**TASK TO COMPLETE:**
Repeat each line of the data below exactly, but skip the pictures.

**AVAILABLE RECORDS:**
------------------------------------------------

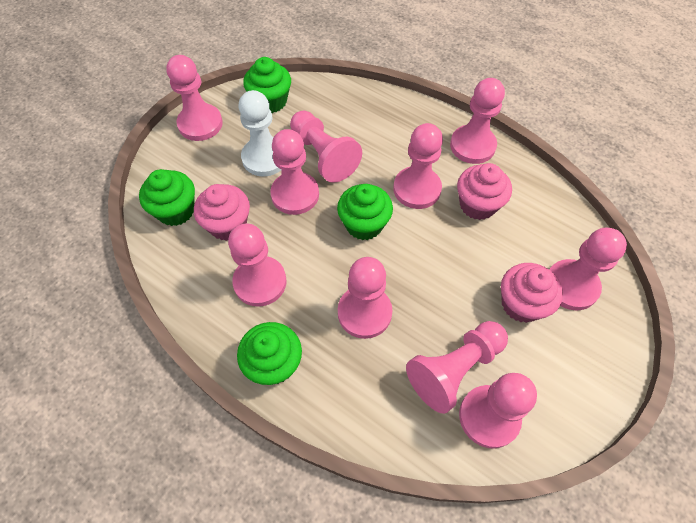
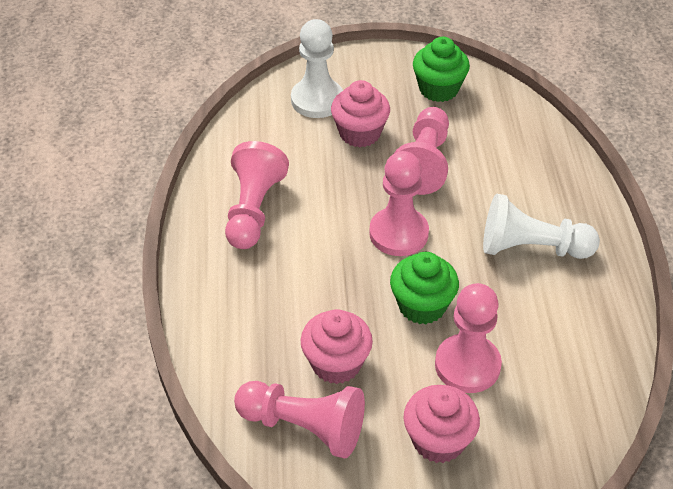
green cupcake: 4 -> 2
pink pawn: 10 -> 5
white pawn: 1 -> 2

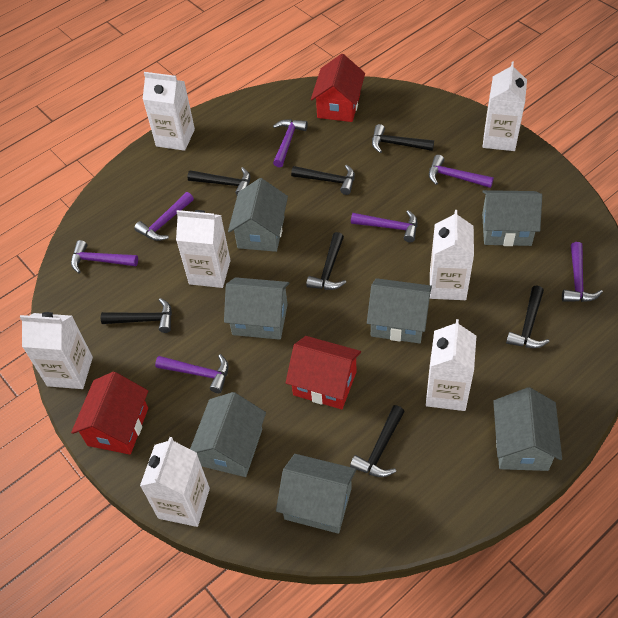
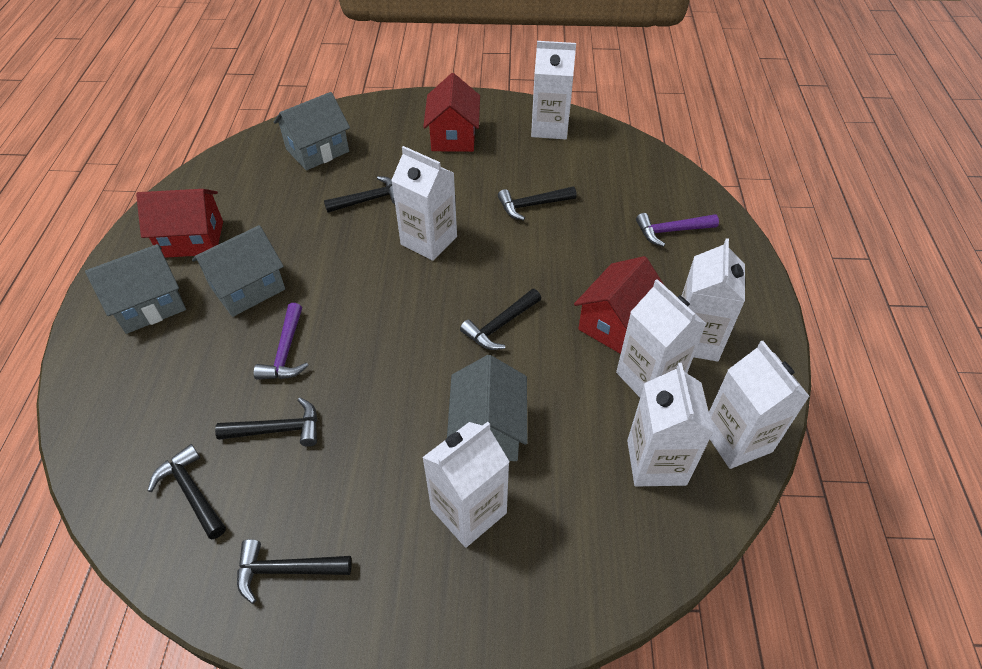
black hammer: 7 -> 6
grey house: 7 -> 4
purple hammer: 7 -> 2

------------------------------------------------

**EXERCISE RESPONSE:**
green cupcake: 4 -> 2
pink pawn: 10 -> 5
white pawn: 1 -> 2

black hammer: 7 -> 6
grey house: 7 -> 4
purple hammer: 7 -> 2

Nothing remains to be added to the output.